**Task statement:** Among the entries below, find all lines that include "none" and copy them.

══════

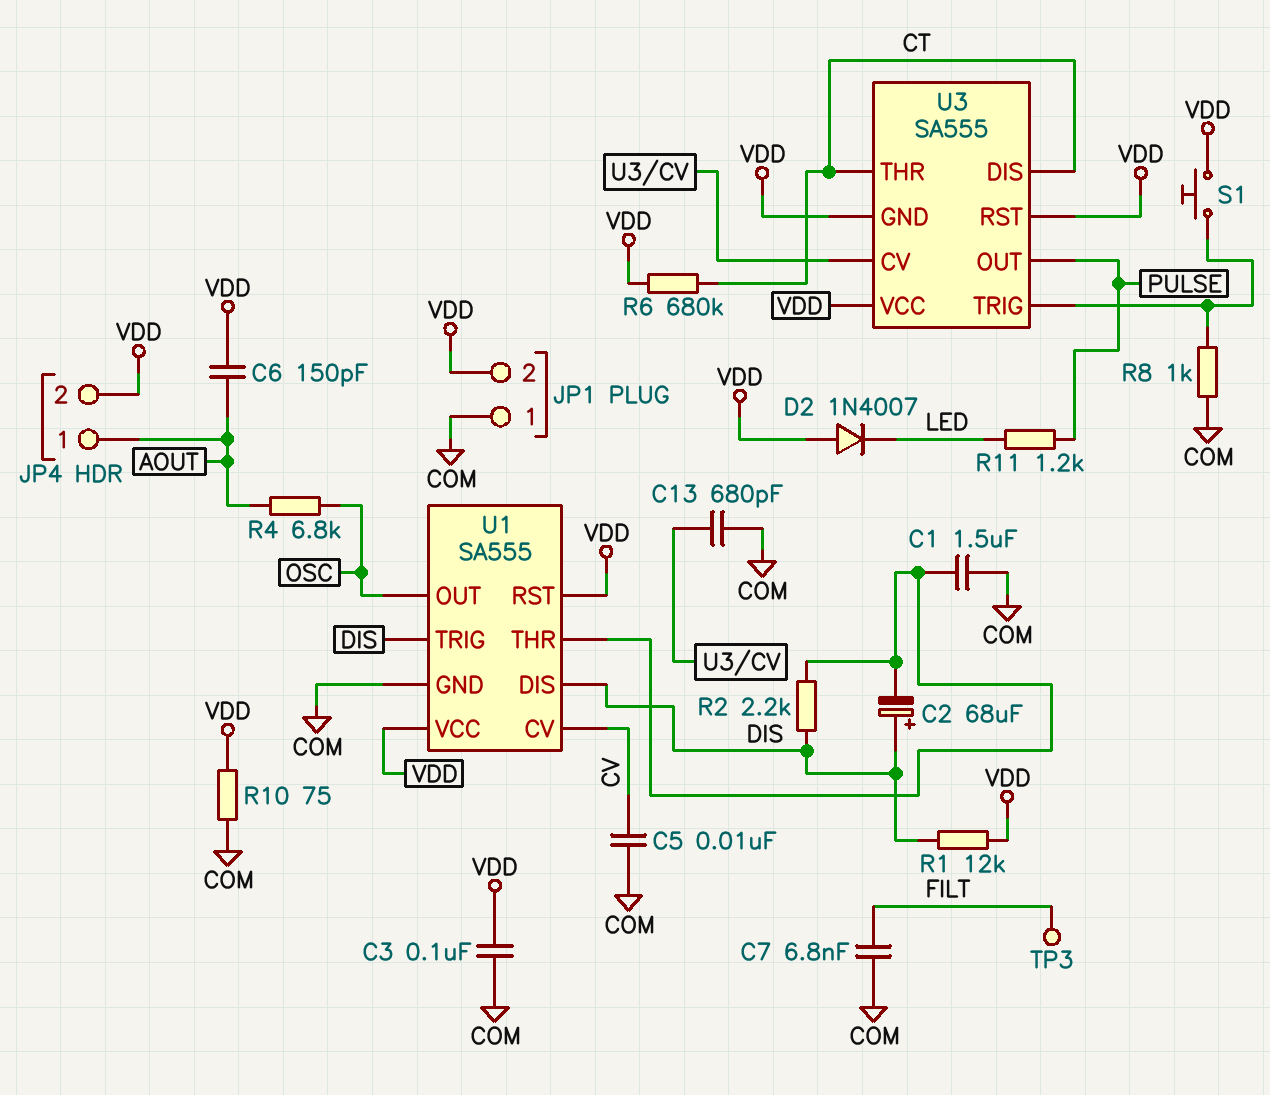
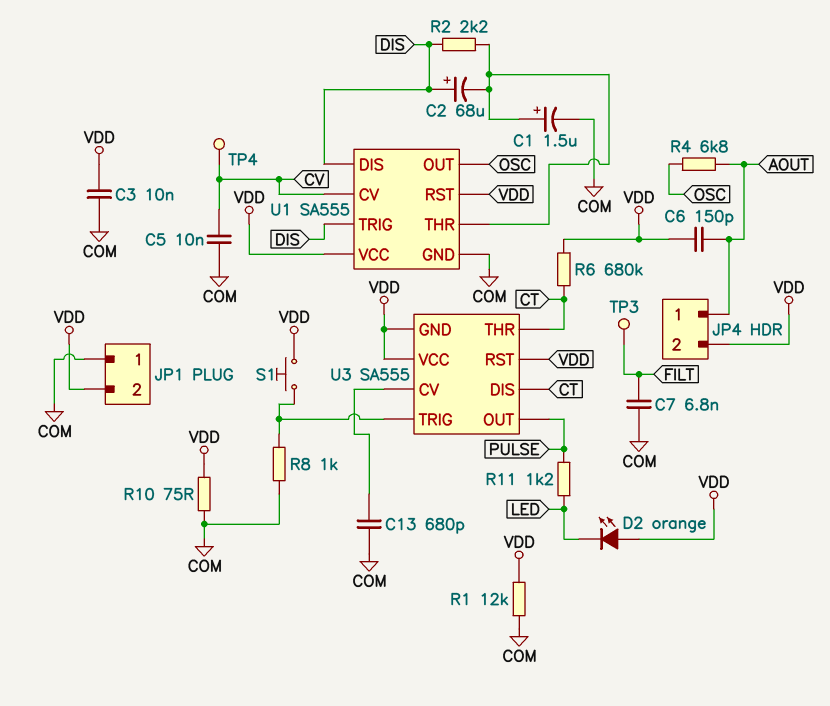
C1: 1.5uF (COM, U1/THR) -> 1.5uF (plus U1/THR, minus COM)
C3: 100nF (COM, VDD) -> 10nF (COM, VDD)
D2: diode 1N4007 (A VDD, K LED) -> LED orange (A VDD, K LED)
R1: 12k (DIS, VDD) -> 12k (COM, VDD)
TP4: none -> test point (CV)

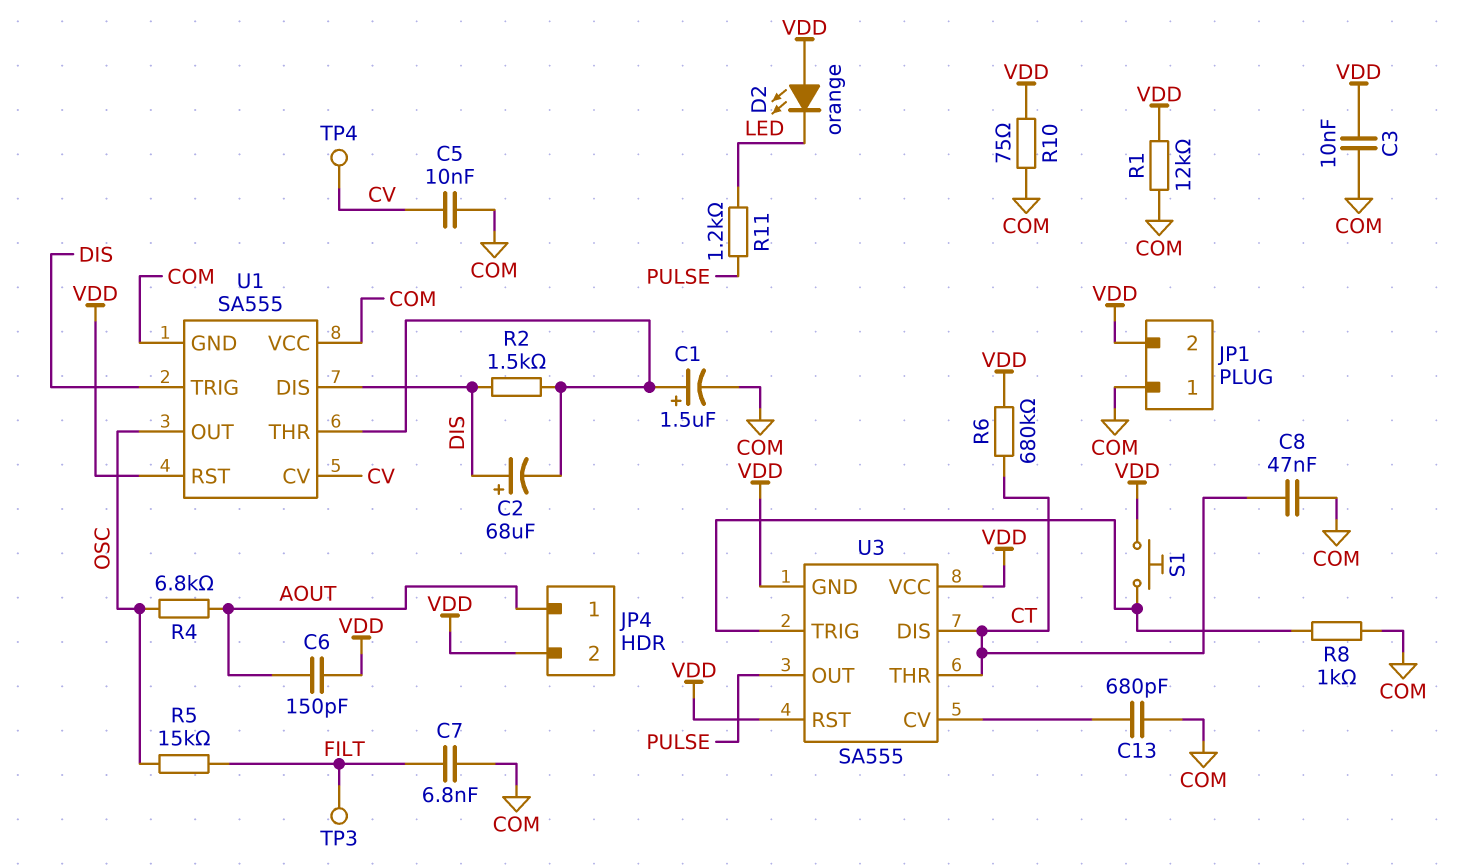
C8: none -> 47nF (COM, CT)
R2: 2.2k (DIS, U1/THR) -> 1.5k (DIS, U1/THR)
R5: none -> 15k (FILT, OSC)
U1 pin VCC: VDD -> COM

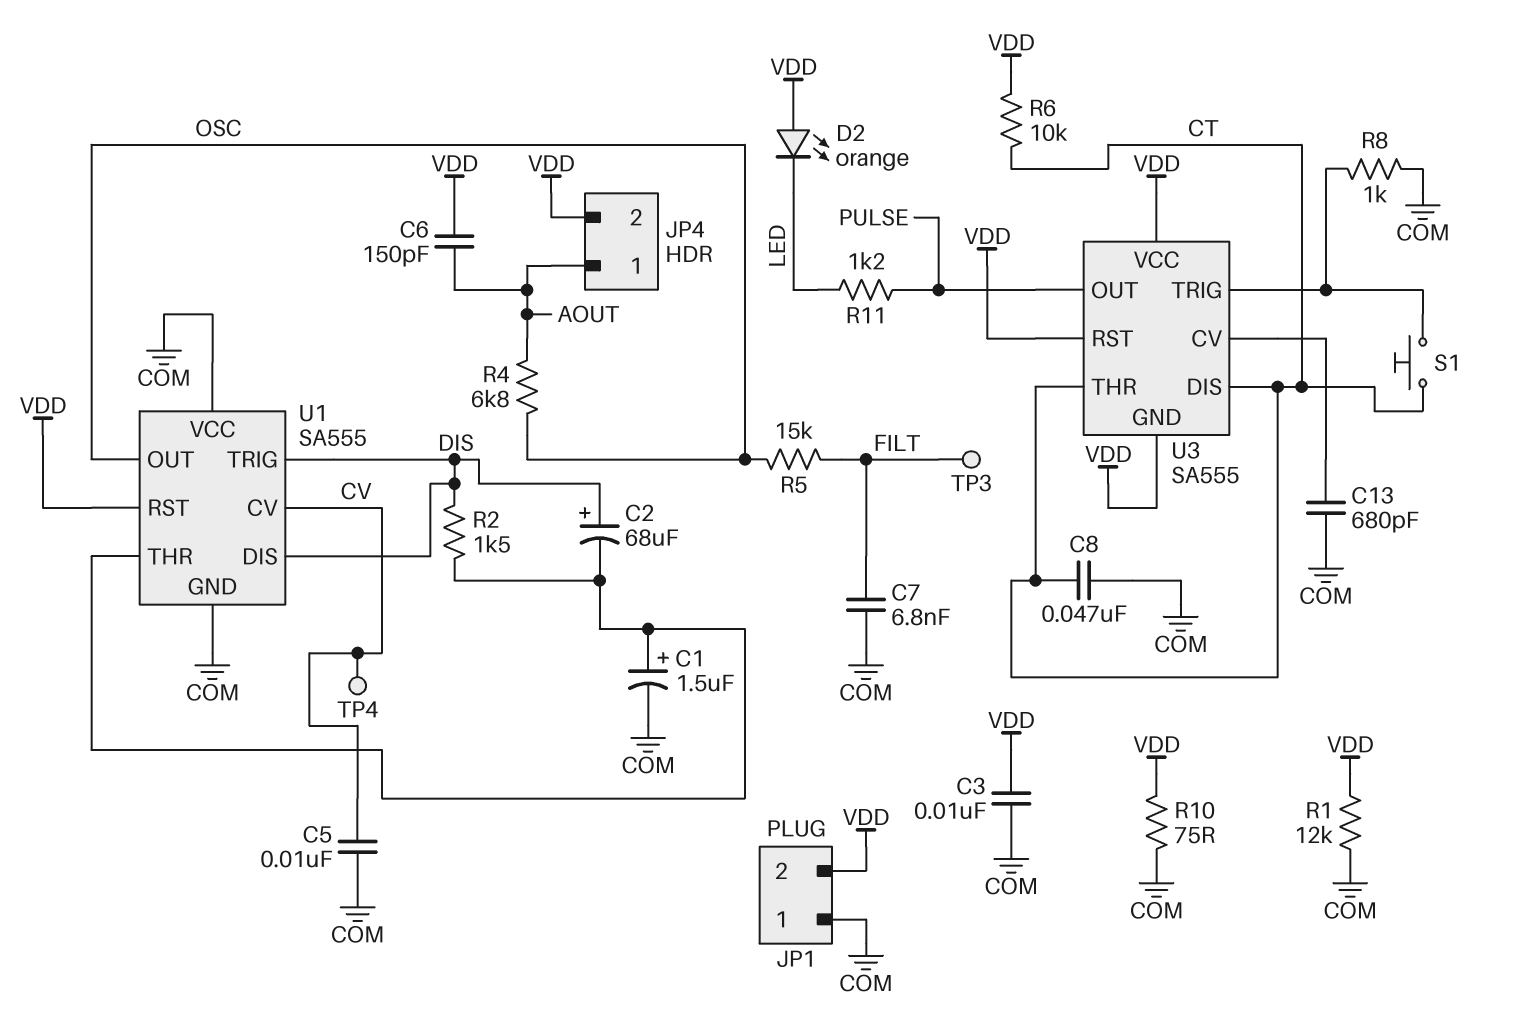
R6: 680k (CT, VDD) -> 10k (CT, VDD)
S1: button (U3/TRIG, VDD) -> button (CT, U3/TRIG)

══════

**Solution to this task:**
TP4: none -> test point (CV)
C8: none -> 47nF (COM, CT)
R5: none -> 15k (FILT, OSC)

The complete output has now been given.